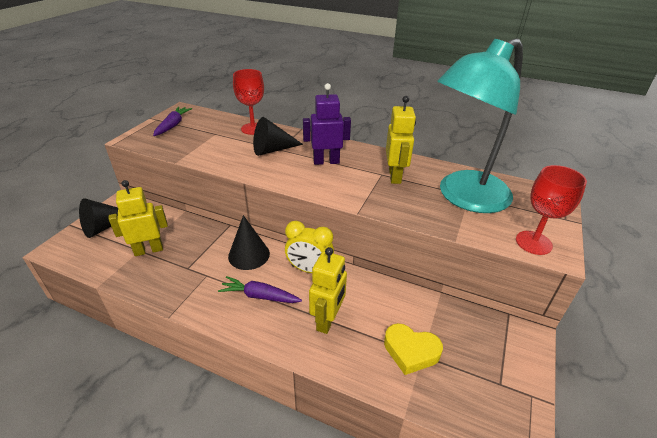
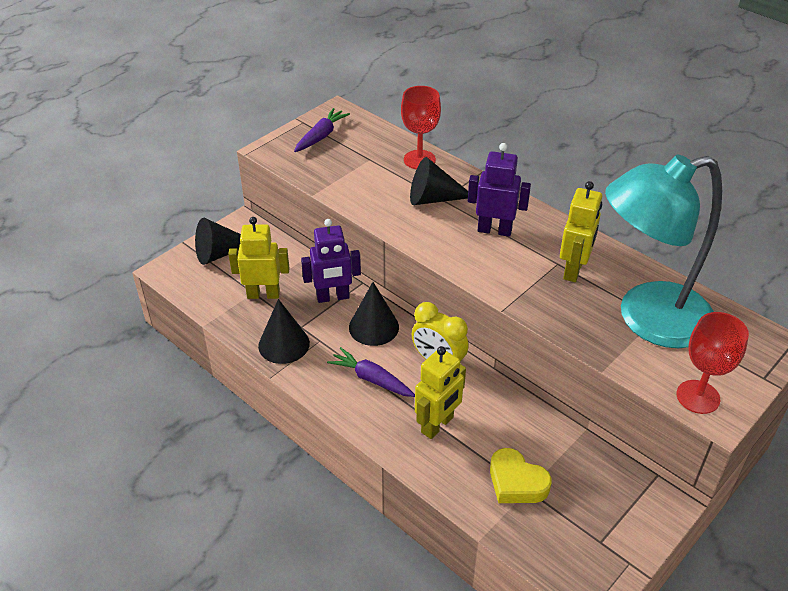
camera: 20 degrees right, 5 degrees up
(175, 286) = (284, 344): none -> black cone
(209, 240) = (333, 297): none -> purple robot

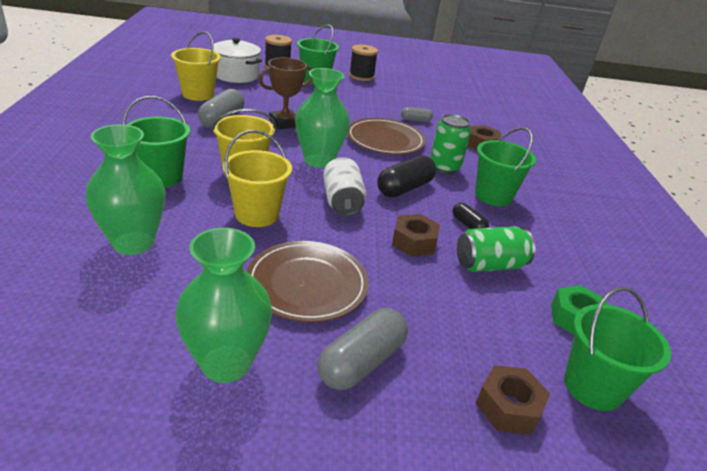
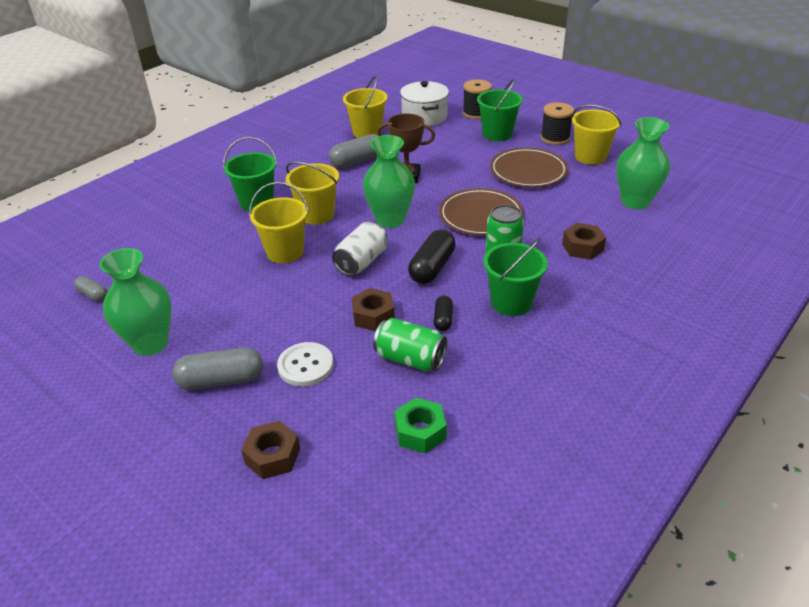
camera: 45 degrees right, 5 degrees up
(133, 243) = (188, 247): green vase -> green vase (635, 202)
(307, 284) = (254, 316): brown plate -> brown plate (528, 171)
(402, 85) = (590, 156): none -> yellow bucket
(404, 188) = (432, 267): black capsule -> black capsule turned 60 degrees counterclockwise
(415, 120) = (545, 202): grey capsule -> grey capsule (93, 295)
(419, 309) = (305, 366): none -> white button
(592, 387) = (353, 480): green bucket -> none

==============================

▶ **Problem statement**:
Your output must be the exact lines from the one containing "(402, 85) = (590, 156): none -> yellow bucket" through the end of the data above, both included, and nothing more.

▶ **Written response**:
(402, 85) = (590, 156): none -> yellow bucket
(404, 188) = (432, 267): black capsule -> black capsule turned 60 degrees counterclockwise
(415, 120) = (545, 202): grey capsule -> grey capsule (93, 295)
(419, 309) = (305, 366): none -> white button
(592, 387) = (353, 480): green bucket -> none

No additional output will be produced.